Pictures are to be left out. Return exactly the lines below from the one with "black flashlight: 2 -> 3" up to and including the one with "turquoise glasses: 8 -> 6".

Extracted records —
----------------
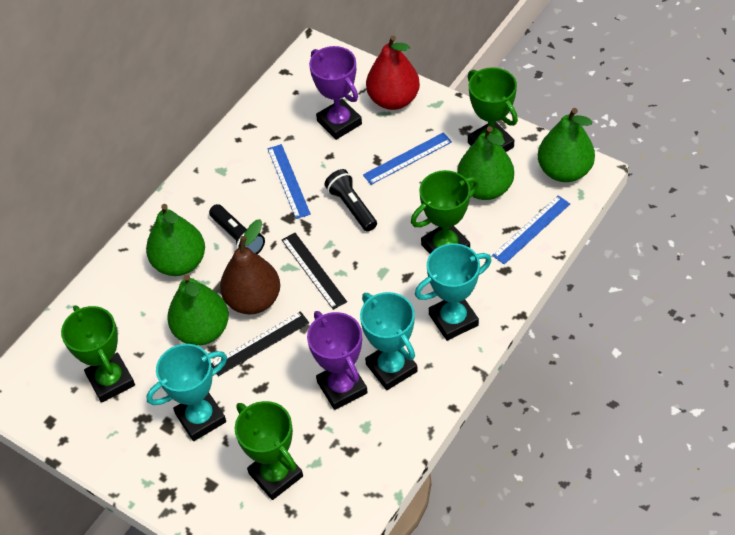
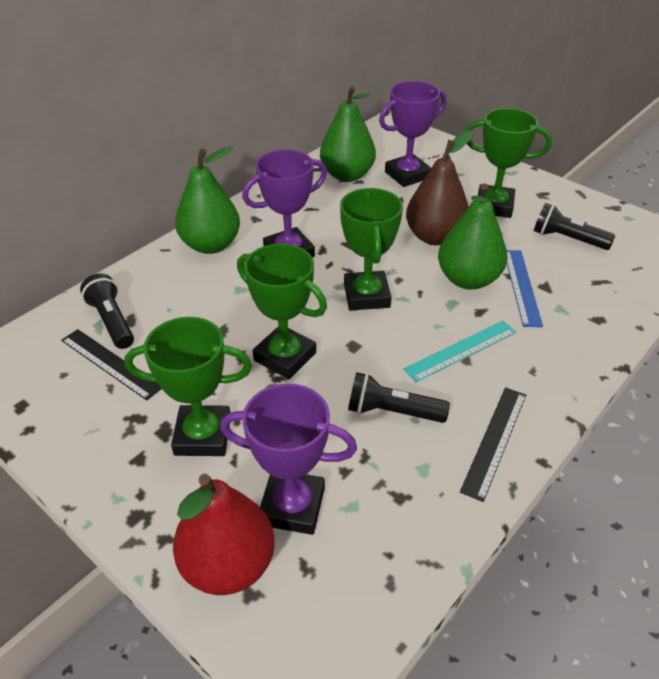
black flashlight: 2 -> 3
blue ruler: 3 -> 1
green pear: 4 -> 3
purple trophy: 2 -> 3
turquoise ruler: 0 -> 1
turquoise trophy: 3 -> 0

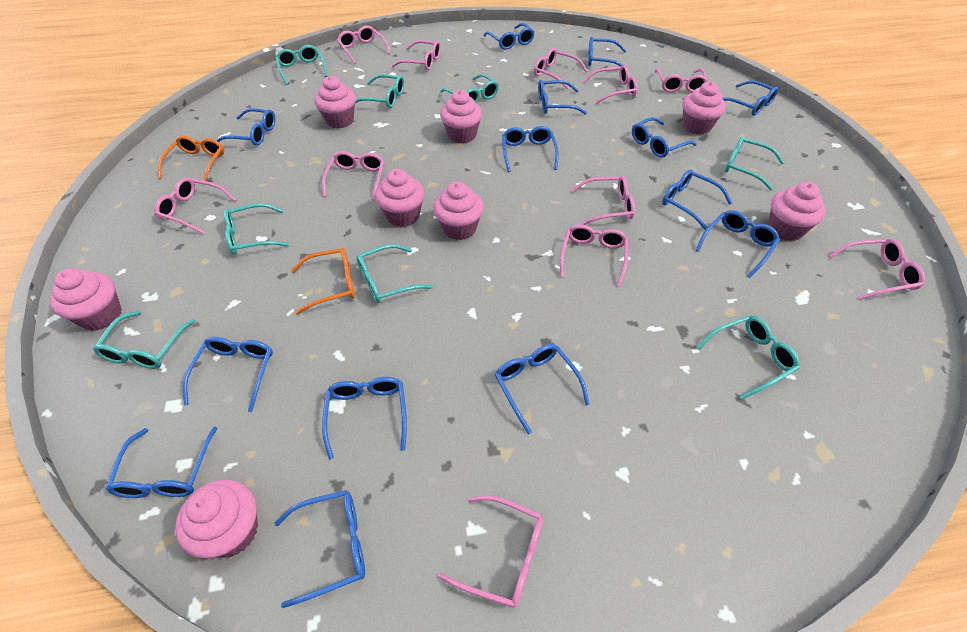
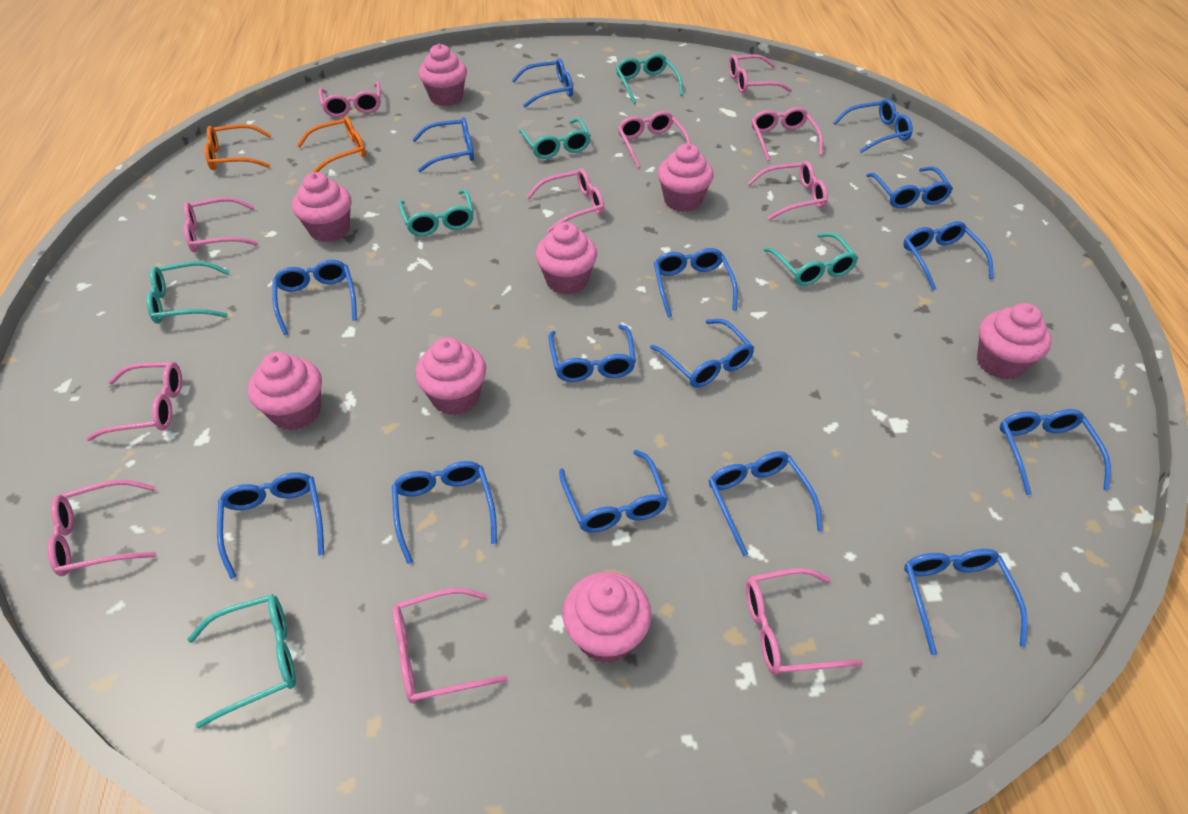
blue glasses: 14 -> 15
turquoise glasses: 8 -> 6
----------------
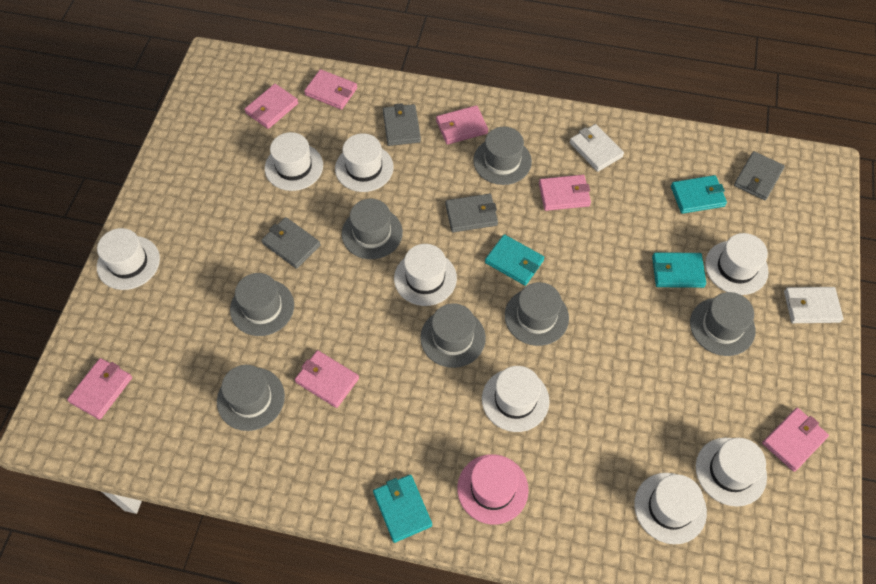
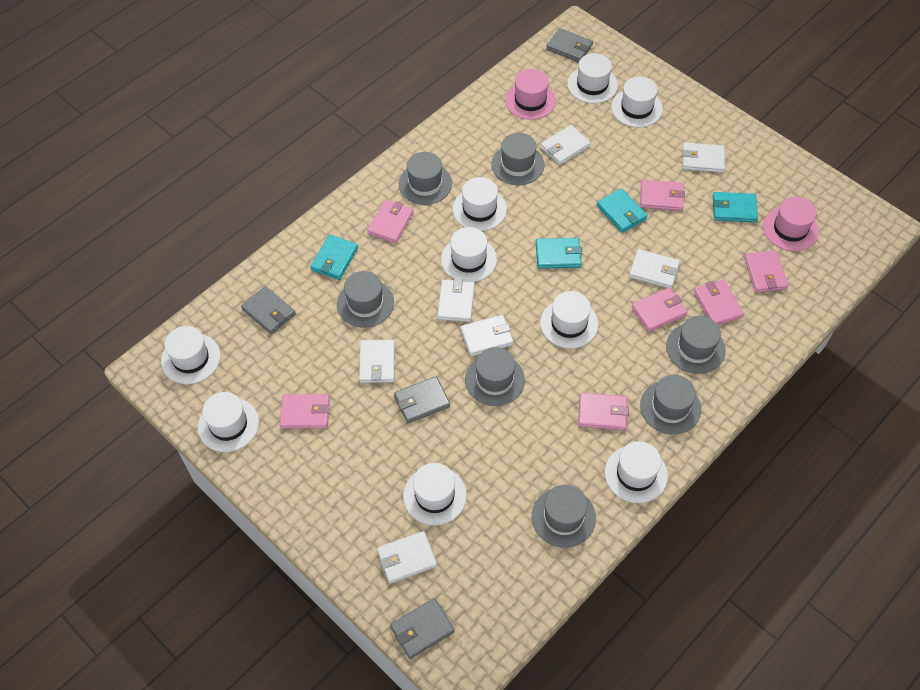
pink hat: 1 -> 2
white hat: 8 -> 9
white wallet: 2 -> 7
----------------
Written solution —
black flashlight: 2 -> 3
blue ruler: 3 -> 1
green pear: 4 -> 3
purple trophy: 2 -> 3
turquoise ruler: 0 -> 1
turquoise trophy: 3 -> 0

blue glasses: 14 -> 15
turquoise glasses: 8 -> 6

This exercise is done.